- YOUR OBJECTIVE:
In the entries below, find the line with "camera: 15 degrees right, 10 degrees down" and the line with "(689, 187) = (787, 233): none -> brown shoe". Print those two and everything between them exactly, and nothing else.

- DATA SUPPLIED:
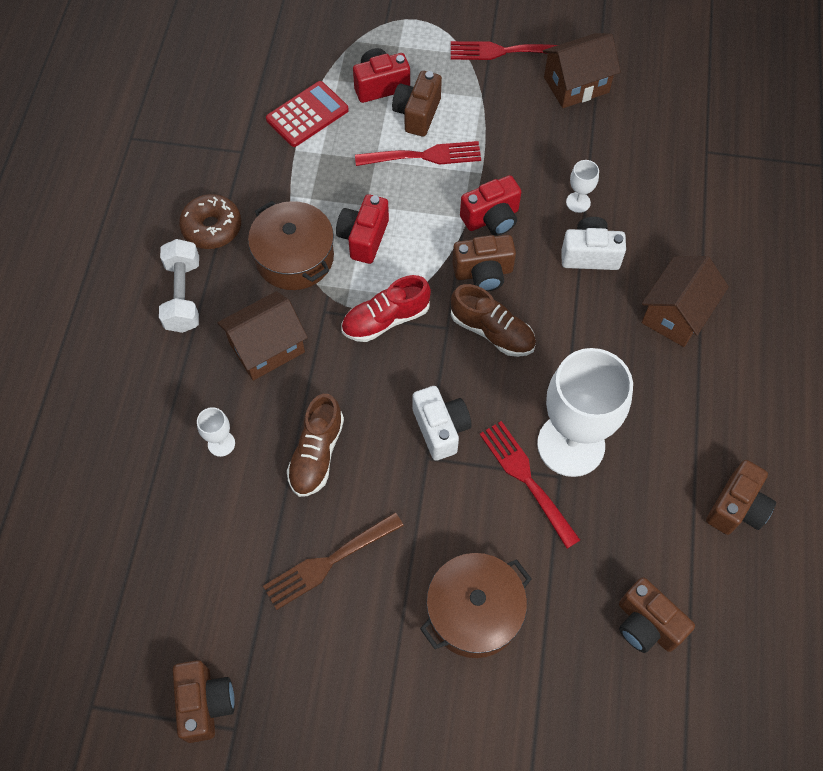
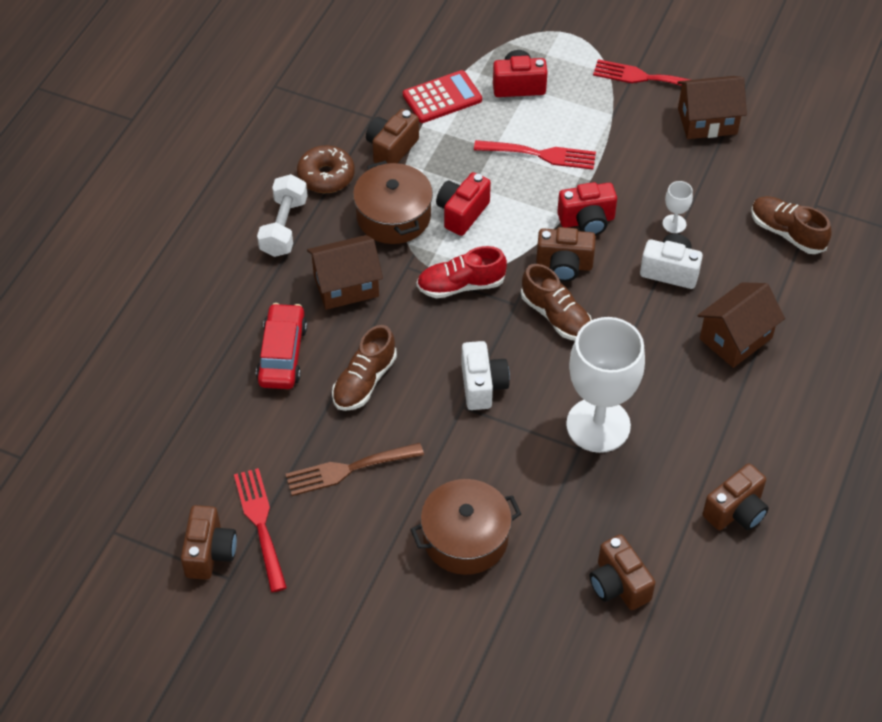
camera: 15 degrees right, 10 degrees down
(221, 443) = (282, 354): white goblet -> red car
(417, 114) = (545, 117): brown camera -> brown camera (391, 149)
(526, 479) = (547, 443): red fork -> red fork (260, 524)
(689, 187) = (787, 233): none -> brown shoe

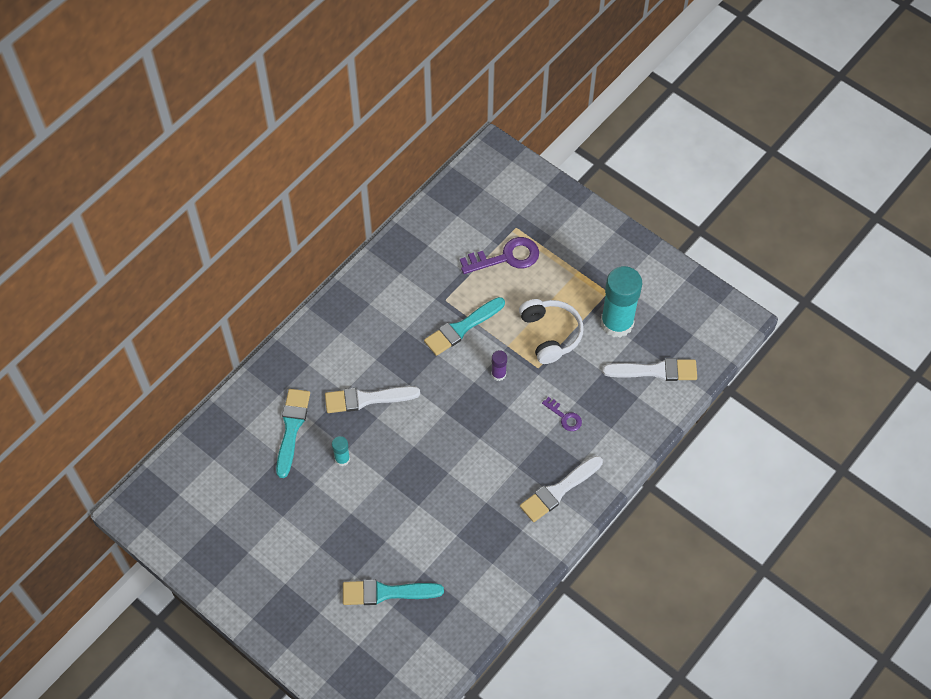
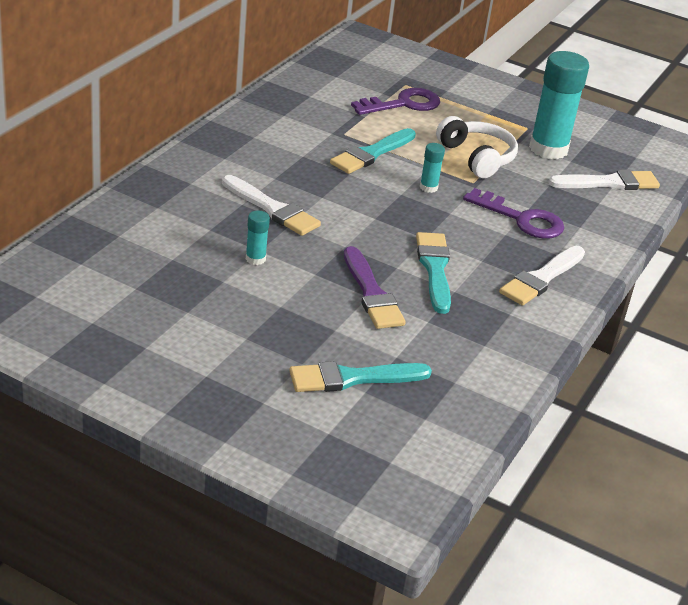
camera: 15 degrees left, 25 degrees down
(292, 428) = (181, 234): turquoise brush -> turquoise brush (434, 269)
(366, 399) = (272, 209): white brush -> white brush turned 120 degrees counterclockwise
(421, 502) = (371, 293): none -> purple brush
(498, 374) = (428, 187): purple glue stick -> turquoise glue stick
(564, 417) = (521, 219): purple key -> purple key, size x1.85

==

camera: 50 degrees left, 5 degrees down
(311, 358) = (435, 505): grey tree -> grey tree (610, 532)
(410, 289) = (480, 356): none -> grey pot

- RESPONSE:
camera: 15 degrees right, 10 degrees down
(221, 443) = (282, 354): white goblet -> red car
(417, 114) = (545, 117): brown camera -> brown camera (391, 149)
(526, 479) = (547, 443): red fork -> red fork (260, 524)
(689, 187) = (787, 233): none -> brown shoe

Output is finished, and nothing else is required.